Work task: Word for word, copy all the data and drop the pictures.
(Records for the exercise begins)
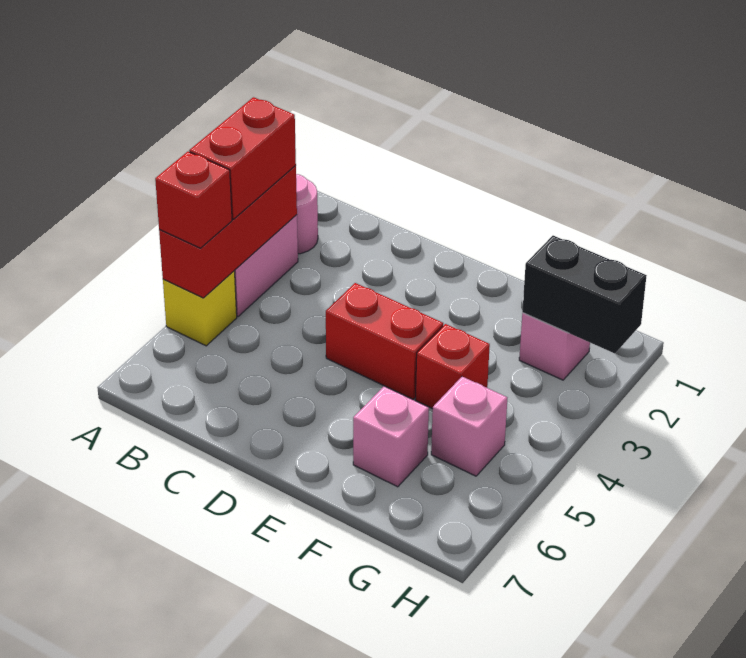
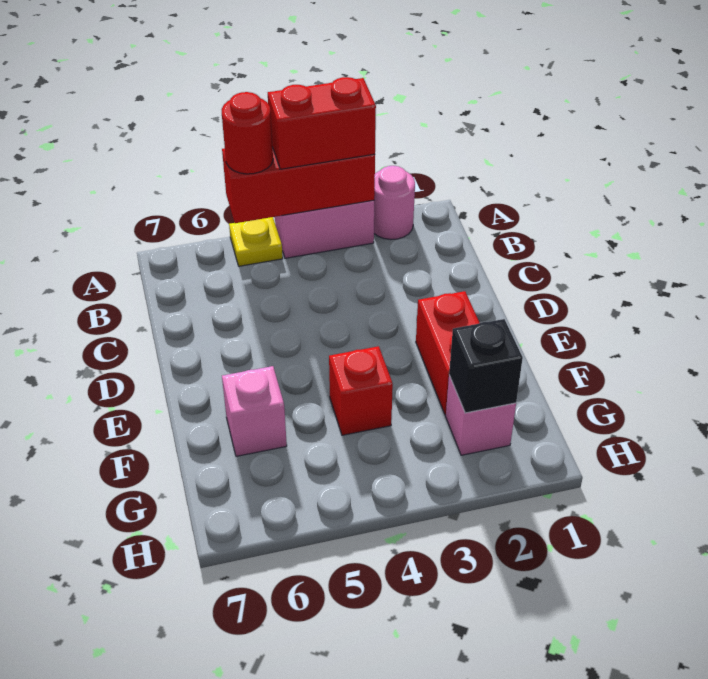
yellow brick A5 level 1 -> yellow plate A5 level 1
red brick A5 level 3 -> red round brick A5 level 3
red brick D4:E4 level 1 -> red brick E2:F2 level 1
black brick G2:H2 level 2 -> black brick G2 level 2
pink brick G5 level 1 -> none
(Records for the exercise ends)
Solution to this task:
yellow brick A5 level 1 -> yellow plate A5 level 1
red brick A5 level 3 -> red round brick A5 level 3
red brick D4:E4 level 1 -> red brick E2:F2 level 1
black brick G2:H2 level 2 -> black brick G2 level 2
pink brick G5 level 1 -> none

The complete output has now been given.